─── Data provided ───
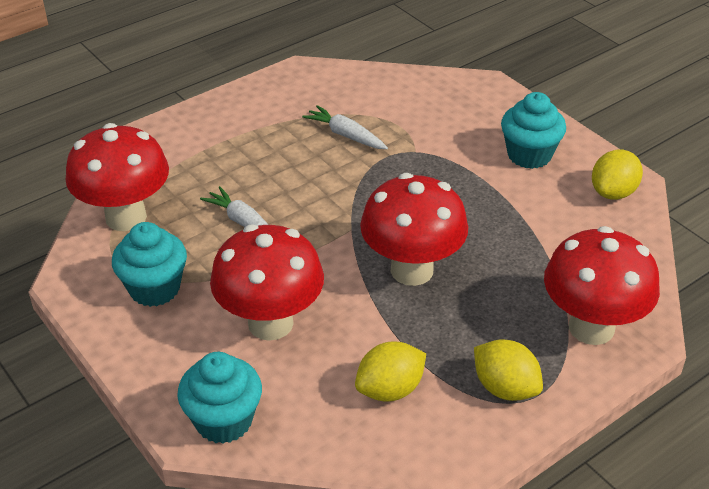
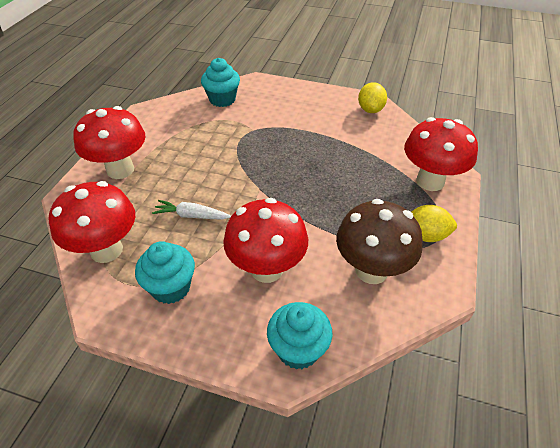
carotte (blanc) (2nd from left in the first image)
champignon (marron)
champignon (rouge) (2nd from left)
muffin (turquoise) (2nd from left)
───
=== What to do ===
Retype the data word for word and keep the pictures out of it.

=== Response box ===
carotte (blanc) (2nd from left in the first image)
champignon (marron)
champignon (rouge) (2nd from left)
muffin (turquoise) (2nd from left)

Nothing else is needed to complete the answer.